* [Stated task]:
Reproduce the data below with every occurrence of "sheds" changed to "huts", keeping everything else unchanged. Omit the pictures from your response.

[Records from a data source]
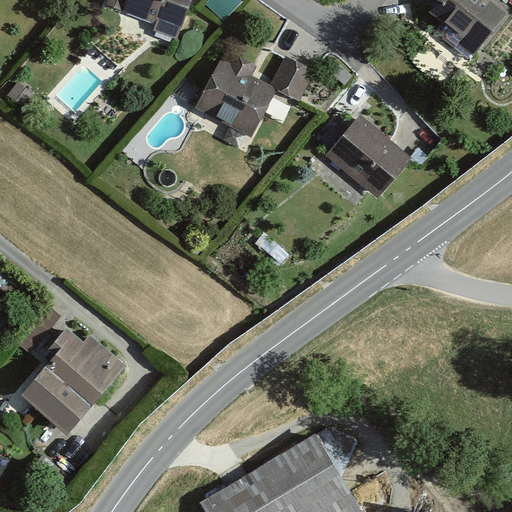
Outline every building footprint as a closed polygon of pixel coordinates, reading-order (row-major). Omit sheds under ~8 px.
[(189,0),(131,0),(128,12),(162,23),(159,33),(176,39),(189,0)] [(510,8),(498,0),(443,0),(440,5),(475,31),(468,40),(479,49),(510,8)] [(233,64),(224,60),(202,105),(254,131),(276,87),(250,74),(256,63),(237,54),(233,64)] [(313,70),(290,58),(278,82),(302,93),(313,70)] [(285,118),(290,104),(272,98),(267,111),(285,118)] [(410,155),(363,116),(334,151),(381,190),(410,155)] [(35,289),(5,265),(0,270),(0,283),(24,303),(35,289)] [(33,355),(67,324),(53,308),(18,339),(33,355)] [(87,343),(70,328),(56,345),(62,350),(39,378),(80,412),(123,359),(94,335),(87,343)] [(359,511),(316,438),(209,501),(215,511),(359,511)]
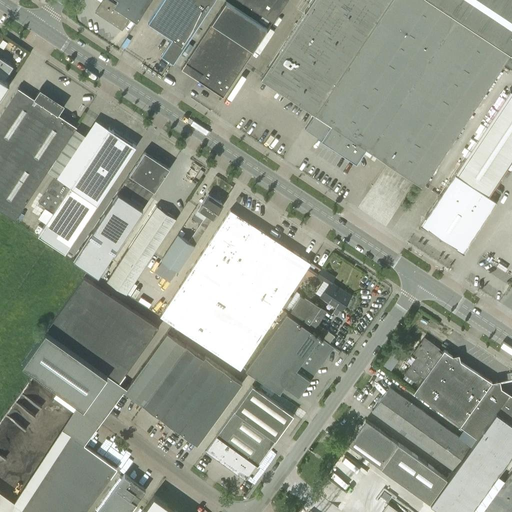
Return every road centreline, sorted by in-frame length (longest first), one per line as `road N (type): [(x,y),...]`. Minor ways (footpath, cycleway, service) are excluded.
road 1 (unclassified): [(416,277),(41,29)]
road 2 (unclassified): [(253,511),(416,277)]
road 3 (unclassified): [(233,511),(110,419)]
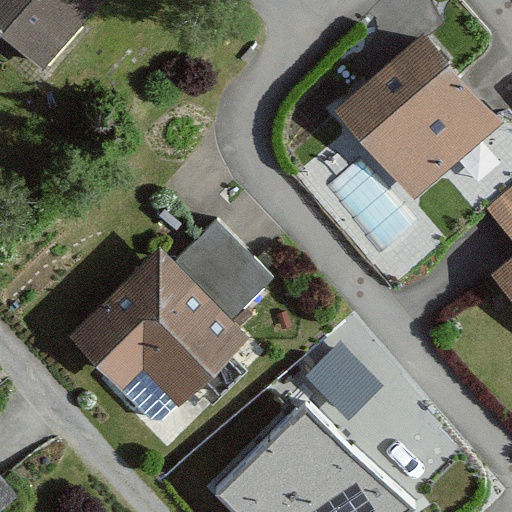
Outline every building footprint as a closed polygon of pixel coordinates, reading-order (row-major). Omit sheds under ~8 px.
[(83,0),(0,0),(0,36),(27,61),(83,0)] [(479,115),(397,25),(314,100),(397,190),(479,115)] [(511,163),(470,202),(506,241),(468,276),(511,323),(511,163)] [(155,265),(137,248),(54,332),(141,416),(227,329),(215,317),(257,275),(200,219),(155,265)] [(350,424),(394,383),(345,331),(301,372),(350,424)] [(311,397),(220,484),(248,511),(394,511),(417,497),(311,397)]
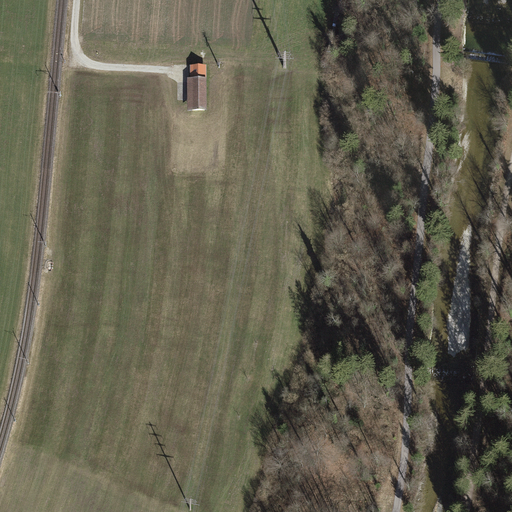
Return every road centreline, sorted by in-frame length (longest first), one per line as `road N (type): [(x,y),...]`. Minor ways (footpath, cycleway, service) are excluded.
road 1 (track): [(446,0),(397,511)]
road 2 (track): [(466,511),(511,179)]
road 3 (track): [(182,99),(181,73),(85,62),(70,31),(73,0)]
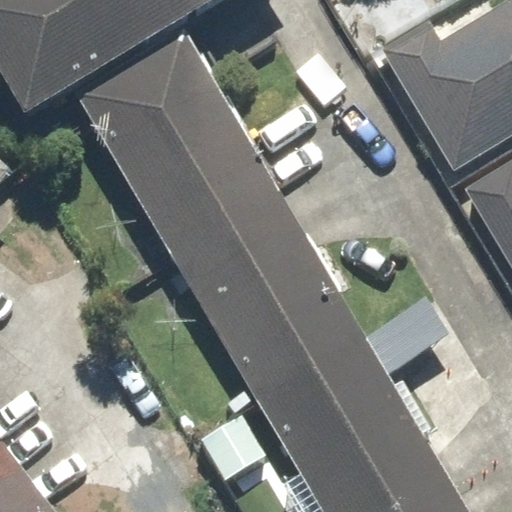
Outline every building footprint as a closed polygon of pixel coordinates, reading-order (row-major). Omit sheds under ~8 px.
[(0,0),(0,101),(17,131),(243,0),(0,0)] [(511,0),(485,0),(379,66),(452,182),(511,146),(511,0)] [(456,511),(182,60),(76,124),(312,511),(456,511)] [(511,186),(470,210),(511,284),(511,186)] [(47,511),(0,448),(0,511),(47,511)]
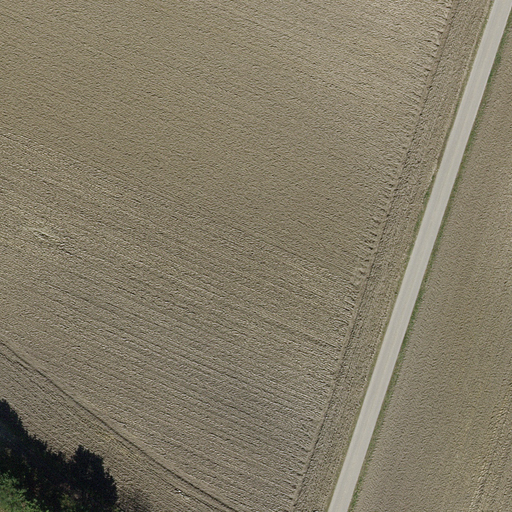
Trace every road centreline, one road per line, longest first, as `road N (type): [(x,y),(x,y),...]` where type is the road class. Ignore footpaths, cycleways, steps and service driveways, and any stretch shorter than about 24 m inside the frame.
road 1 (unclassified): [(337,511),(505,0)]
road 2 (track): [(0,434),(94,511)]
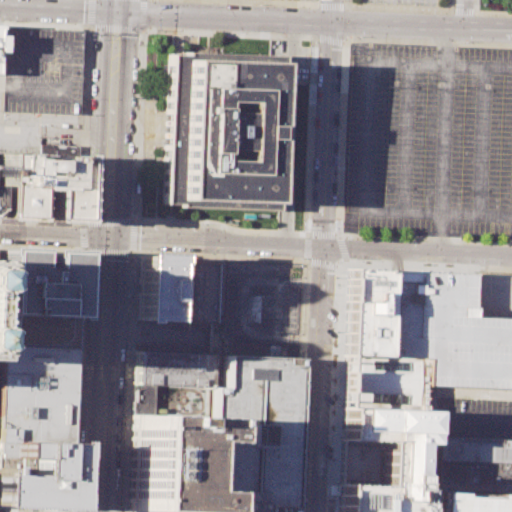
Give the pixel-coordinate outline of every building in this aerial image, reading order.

* [Output for this task]:
Outline every building footprint as a closed polygon of pixel coordinates, reading-order (row-major). Omit huts under ~8 px.
[(189,0),(131,0),(128,12),(162,23),(159,33),(176,39),(189,0)] [(510,8),(498,0),(443,0),(440,5),(475,31),(468,40),(479,49),(510,8)] [(233,64),(224,60),(202,105),(254,131),(276,87),(250,74),(256,63),(237,54),(233,64)] [(313,70),(290,58),(278,82),(302,93),(313,70)] [(285,118),(290,104),(272,98),(267,111),(285,118)] [(410,155),(363,116),(334,151),(381,190),(410,155)] [(35,289),(5,265),(0,270),(0,283),(24,303),(35,289)] [(33,355),(67,324),(53,308),(18,339),(33,355)] [(87,343),(70,328),(56,345),(62,350),(39,378),(80,412),(123,359),(94,335),(87,343)] [(359,511),(316,438),(209,501),(215,511),(359,511)]
Return every road centreline, sorted by in-frame length (longest first), one per line as `road N (type): [(x,y),...]`. Minor ways (footpath, cycleway, service) are excluded.
road 1 (unclassified): [(416,277),(41,29)]
road 2 (unclassified): [(253,511),(416,277)]
road 3 (unclassified): [(233,511),(110,419)]
Outline every building footprint as a closed polygon of pixel coordinates, reading-order (row-major). Omit huts under ~8 px.
[(83,0),(0,0),(0,36),(27,61),(83,0)] [(479,115),(397,25),(314,100),(397,190),(479,115)] [(511,163),(470,202),(506,241),(468,276),(511,323),(511,163)] [(155,265),(137,248),(54,332),(141,416),(227,329),(215,317),(257,275),(200,219),(155,265)] [(350,424),(394,383),(345,331),(301,372),(350,424)] [(311,397),(220,484),(248,511),(394,511),(417,497),(311,397)]
Return every road centreline, sorted by in-frame length (longest first), one per line as `road N (type): [(x,y),...]`. Minor ways (footpath, cycleway, service) are excluded.
road 1 (track): [(446,0),(397,511)]
road 2 (track): [(466,511),(511,179)]
road 3 (track): [(182,99),(181,73),(85,62),(70,31),(73,0)]
Outline every building footprint as a closed polygon of pixel coordinates, reading-order (row-major). Omit huts under ~8 px.
[(0,0),(0,101),(17,131),(243,0),(0,0)] [(511,0),(485,0),(379,66),(452,182),(511,146),(511,0)] [(456,511),(182,60),(76,124),(312,511),(456,511)] [(511,186),(470,210),(511,284),(511,186)] [(47,511),(0,448),(0,511),(47,511)]
Trace every road centreline, one road per line, longest first, as `road N (type): [(x,y),(x,y),...]` where type is the road class. Ignore footpaths, cycleways, steps and service driveways, and any stretch shorter than about 24 m inside the frame.
road 1 (unclassified): [(337,511),(505,0)]
road 2 (track): [(0,434),(94,511)]
Give the pixel-coordinate outline of every building in this aerial image, reading order.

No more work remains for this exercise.